Exercise:
Output all of the rows below word for word, leaving out the pictures.

Dataset records:
---------------

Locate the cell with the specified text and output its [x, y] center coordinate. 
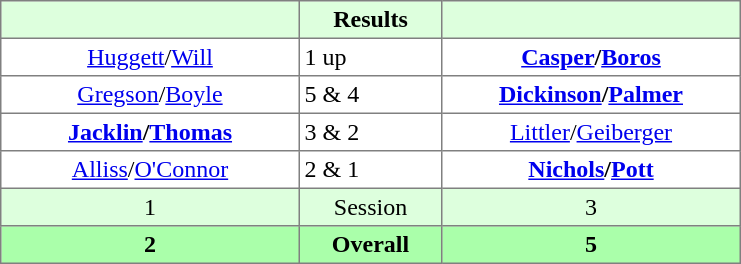
5 [591, 245]
2 & 1 [370, 170]
Results [370, 20]
3 & 2 [370, 132]
Gregson/Boyle [150, 95]
Casper/Boros [591, 57]
Nichols/Pott [591, 170]
Jacklin/Thomas [150, 132]
Alliss/O'Connor [150, 170]
Dickinson/Palmer [591, 95]
1 up [370, 57]
1 [150, 207]
Session [370, 207]
3 [591, 207]
Littler/Geiberger [591, 132]
2 [150, 245]
Huggett/Will [150, 57]
5 & 4 [370, 95]
Overall [370, 245]
Locate the cell with the specified text and output its (x, y) center coordinate. 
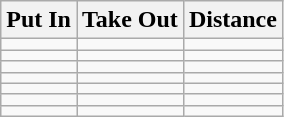
Put In (39, 20)
Take Out (130, 20)
Distance (232, 20)
Find where the given text appears and provide that cell's center as [X, Y] coordinate. 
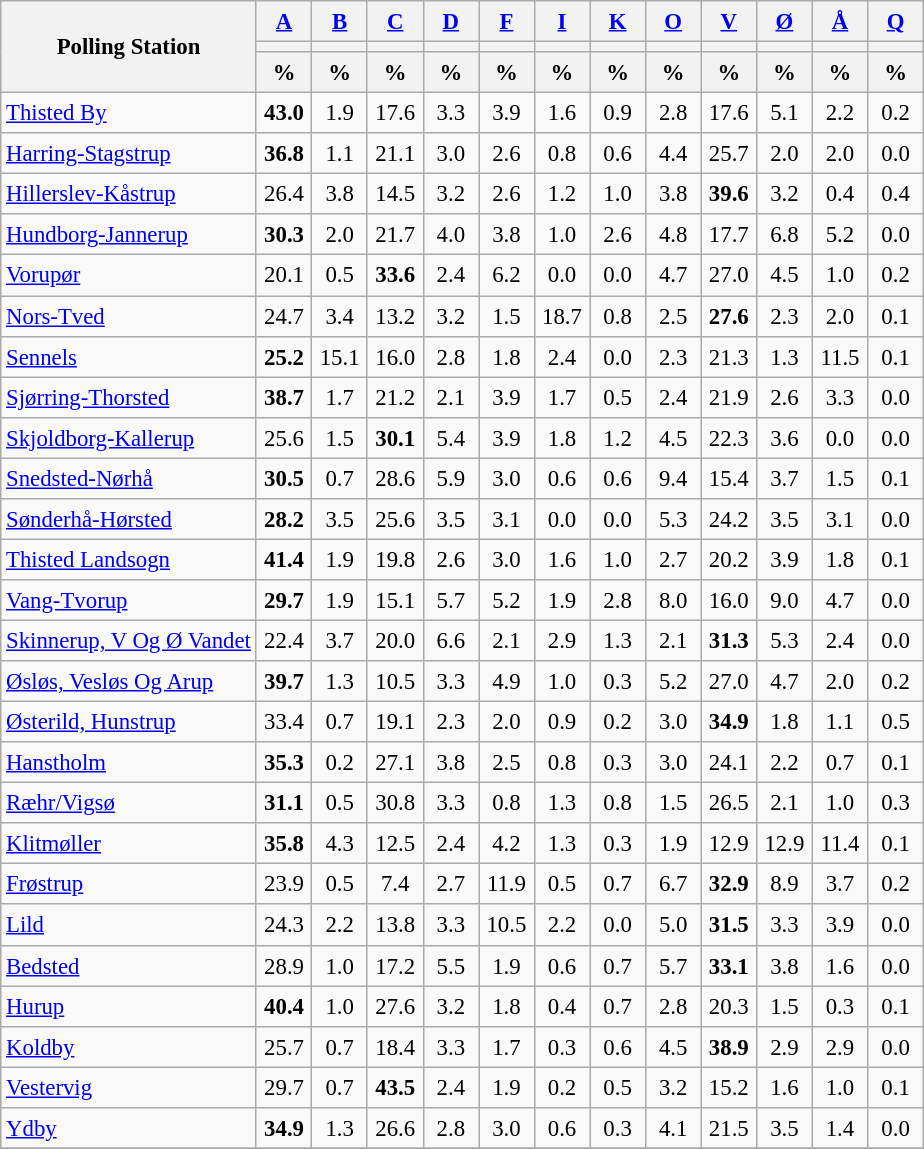
Å [840, 22]
4.2 [507, 844]
Skinnerup, V Og Ø Vandet [128, 640]
Sennels [128, 356]
Hanstholm [128, 762]
43.5 [395, 1088]
Snedsted-Nørhå [128, 478]
24.3 [284, 926]
Ydby [128, 1128]
21.5 [729, 1128]
33.1 [729, 966]
15.4 [729, 478]
33.6 [395, 276]
11.9 [507, 884]
21.1 [395, 154]
39.7 [284, 682]
6.6 [451, 640]
41.4 [284, 560]
21.7 [395, 234]
31.3 [729, 640]
5.9 [451, 478]
B [340, 22]
18.4 [395, 1046]
28.2 [284, 520]
36.8 [284, 154]
13.2 [395, 316]
Polling Station [128, 47]
5.5 [451, 966]
Sønderhå-Hørsted [128, 520]
9.4 [673, 478]
22.3 [729, 438]
Frøstrup [128, 884]
C [395, 22]
35.3 [284, 762]
8.0 [673, 600]
43.0 [284, 114]
28.9 [284, 966]
38.7 [284, 398]
24.2 [729, 520]
Thisted By [128, 114]
12.5 [395, 844]
Harring-Stagstrup [128, 154]
Koldby [128, 1046]
Østerild, Hunstrup [128, 722]
30.5 [284, 478]
11.4 [840, 844]
31.5 [729, 926]
Ø [785, 22]
4.4 [673, 154]
3.4 [340, 316]
Ræhr/Vigsø [128, 804]
17.2 [395, 966]
38.9 [729, 1046]
35.8 [284, 844]
4.1 [673, 1128]
O [673, 22]
31.1 [284, 804]
17.7 [729, 234]
13.8 [395, 926]
40.4 [284, 1006]
20.3 [729, 1006]
18.7 [562, 316]
7.4 [395, 884]
Lild [128, 926]
19.1 [395, 722]
21.3 [729, 356]
5.0 [673, 926]
30.1 [395, 438]
Øsløs, Vesløs Og Arup [128, 682]
K [618, 22]
Hurup [128, 1006]
20.2 [729, 560]
D [451, 22]
4.8 [673, 234]
8.9 [785, 884]
26.6 [395, 1128]
20.0 [395, 640]
Skjoldborg-Kallerup [128, 438]
5.1 [785, 114]
I [562, 22]
3.6 [785, 438]
4.3 [340, 844]
22.4 [284, 640]
14.5 [395, 194]
30.8 [395, 804]
23.9 [284, 884]
6.2 [507, 276]
A [284, 22]
26.5 [729, 804]
1.4 [840, 1128]
19.8 [395, 560]
32.9 [729, 884]
11.5 [840, 356]
V [729, 22]
9.0 [785, 600]
21.9 [729, 398]
Bedsted [128, 966]
Sjørring-Thorsted [128, 398]
Nors-Tved [128, 316]
39.6 [729, 194]
27.1 [395, 762]
Hundborg-Jannerup [128, 234]
Q [896, 22]
6.7 [673, 884]
Hillerslev-Kåstrup [128, 194]
20.1 [284, 276]
25.2 [284, 356]
6.8 [785, 234]
26.4 [284, 194]
33.4 [284, 722]
Vang-Tvorup [128, 600]
4.9 [507, 682]
21.2 [395, 398]
4.0 [451, 234]
Klitmøller [128, 844]
30.3 [284, 234]
5.4 [451, 438]
Thisted Landsogn [128, 560]
15.2 [729, 1088]
F [507, 22]
28.6 [395, 478]
24.7 [284, 316]
Vorupør [128, 276]
24.1 [729, 762]
Vestervig [128, 1088]
From the cell containing the given text, extract its center point as (x, y) coordinate. 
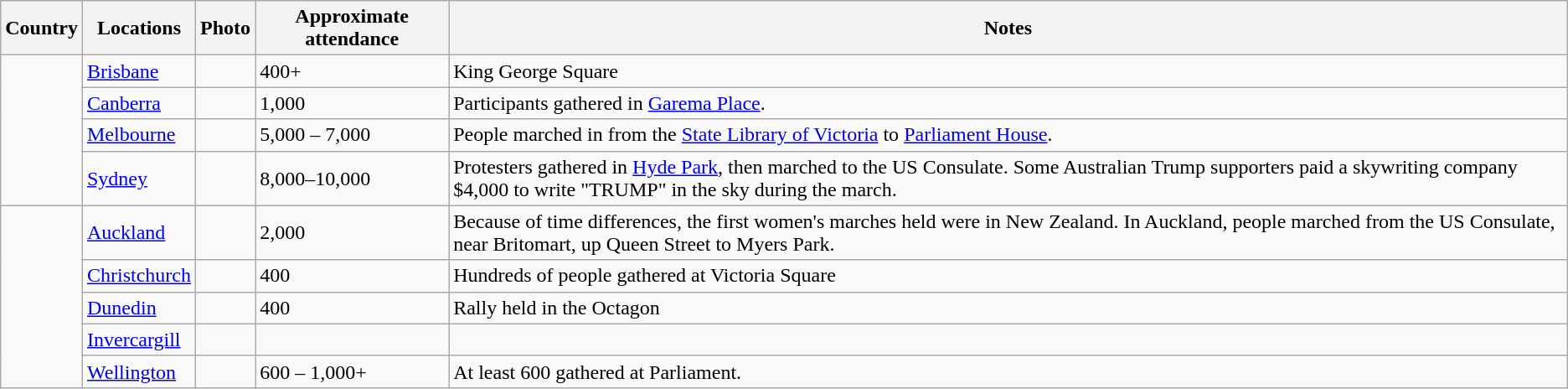
Hundreds of people gathered at Victoria Square (1008, 276)
Approximate attendance (352, 28)
400+ (352, 71)
Locations (139, 28)
Melbourne (139, 135)
Invercargill (139, 339)
Christchurch (139, 276)
Notes (1008, 28)
Canberra (139, 103)
Brisbane (139, 71)
600 – 1,000+ (352, 371)
Country (42, 28)
People marched in from the State Library of Victoria to Parliament House. (1008, 135)
King George Square (1008, 71)
Wellington (139, 371)
Sydney (139, 178)
5,000 – 7,000 (352, 135)
Dunedin (139, 307)
2,000 (352, 233)
Participants gathered in Garema Place. (1008, 103)
At least 600 gathered at Parliament. (1008, 371)
1,000 (352, 103)
Rally held in the Octagon (1008, 307)
Photo (226, 28)
8,000–10,000 (352, 178)
Auckland (139, 233)
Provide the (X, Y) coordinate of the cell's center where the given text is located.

---------------

Complete output:
Locate the cell with the specified text and output its [x, y] center coordinate. 
5 [591, 245]
2 & 1 [370, 170]
Results [370, 20]
3 & 2 [370, 132]
Gregson/Boyle [150, 95]
Casper/Boros [591, 57]
Nichols/Pott [591, 170]
Jacklin/Thomas [150, 132]
Alliss/O'Connor [150, 170]
Dickinson/Palmer [591, 95]
1 up [370, 57]
1 [150, 207]
Session [370, 207]
3 [591, 207]
Littler/Geiberger [591, 132]
2 [150, 245]
Huggett/Will [150, 57]
5 & 4 [370, 95]
Overall [370, 245]
Locate the cell with the specified text and output its (x, y) center coordinate. 
Put In (39, 20)
Take Out (130, 20)
Distance (232, 20)
Find where the given text appears and provide that cell's center as [X, Y] coordinate. 
Å [840, 22]
4.2 [507, 844]
Skinnerup, V Og Ø Vandet [128, 640]
Sennels [128, 356]
Hanstholm [128, 762]
43.5 [395, 1088]
Snedsted-Nørhå [128, 478]
24.3 [284, 926]
Ydby [128, 1128]
21.5 [729, 1128]
33.1 [729, 966]
15.4 [729, 478]
33.6 [395, 276]
11.9 [507, 884]
21.1 [395, 154]
39.7 [284, 682]
6.6 [451, 640]
41.4 [284, 560]
21.7 [395, 234]
31.3 [729, 640]
5.9 [451, 478]
B [340, 22]
18.4 [395, 1046]
28.2 [284, 520]
36.8 [284, 154]
13.2 [395, 316]
Polling Station [128, 47]
5.5 [451, 966]
Sønderhå-Hørsted [128, 520]
9.4 [673, 478]
22.3 [729, 438]
Frøstrup [128, 884]
C [395, 22]
35.3 [284, 762]
8.0 [673, 600]
43.0 [284, 114]
28.9 [284, 966]
38.7 [284, 398]
24.2 [729, 520]
Thisted By [128, 114]
12.5 [395, 844]
Harring-Stagstrup [128, 154]
Koldby [128, 1046]
Østerild, Hunstrup [128, 722]
30.5 [284, 478]
11.4 [840, 844]
31.5 [729, 926]
Ø [785, 22]
4.4 [673, 154]
3.4 [340, 316]
Ræhr/Vigsø [128, 804]
17.2 [395, 966]
38.9 [729, 1046]
35.8 [284, 844]
4.1 [673, 1128]
O [673, 22]
31.1 [284, 804]
17.7 [729, 234]
13.8 [395, 926]
40.4 [284, 1006]
20.3 [729, 1006]
18.7 [562, 316]
7.4 [395, 884]
Lild [128, 926]
19.1 [395, 722]
21.3 [729, 356]
5.0 [673, 926]
30.1 [395, 438]
Øsløs, Vesløs Og Arup [128, 682]
K [618, 22]
Hurup [128, 1006]
20.2 [729, 560]
D [451, 22]
4.8 [673, 234]
8.9 [785, 884]
26.6 [395, 1128]
20.0 [395, 640]
Skjoldborg-Kallerup [128, 438]
5.1 [785, 114]
I [562, 22]
3.6 [785, 438]
4.3 [340, 844]
22.4 [284, 640]
14.5 [395, 194]
30.8 [395, 804]
23.9 [284, 884]
6.2 [507, 276]
A [284, 22]
26.5 [729, 804]
1.4 [840, 1128]
19.8 [395, 560]
32.9 [729, 884]
11.5 [840, 356]
V [729, 22]
9.0 [785, 600]
21.9 [729, 398]
Bedsted [128, 966]
Sjørring-Thorsted [128, 398]
Nors-Tved [128, 316]
39.6 [729, 194]
27.1 [395, 762]
Hundborg-Jannerup [128, 234]
Q [896, 22]
6.7 [673, 884]
Hillerslev-Kåstrup [128, 194]
20.1 [284, 276]
25.2 [284, 356]
6.8 [785, 234]
26.4 [284, 194]
33.4 [284, 722]
Vang-Tvorup [128, 600]
4.9 [507, 682]
21.2 [395, 398]
4.0 [451, 234]
Klitmøller [128, 844]
30.3 [284, 234]
5.4 [451, 438]
Thisted Landsogn [128, 560]
15.2 [729, 1088]
F [507, 22]
28.6 [395, 478]
24.7 [284, 316]
Vorupør [128, 276]
24.1 [729, 762]
Vestervig [128, 1088]
From the cell containing the given text, extract its center point as (x, y) coordinate. 
Hundreds of people gathered at Victoria Square (1008, 276)
Approximate attendance (352, 28)
400+ (352, 71)
Locations (139, 28)
Melbourne (139, 135)
Invercargill (139, 339)
Christchurch (139, 276)
Notes (1008, 28)
Canberra (139, 103)
Brisbane (139, 71)
600 – 1,000+ (352, 371)
Country (42, 28)
People marched in from the State Library of Victoria to Parliament House. (1008, 135)
King George Square (1008, 71)
Wellington (139, 371)
Sydney (139, 178)
5,000 – 7,000 (352, 135)
Dunedin (139, 307)
2,000 (352, 233)
Participants gathered in Garema Place. (1008, 103)
At least 600 gathered at Parliament. (1008, 371)
1,000 (352, 103)
Rally held in the Octagon (1008, 307)
Photo (226, 28)
8,000–10,000 (352, 178)
Auckland (139, 233)
Provide the (X, Y) coordinate of the cell's center where the given text is located.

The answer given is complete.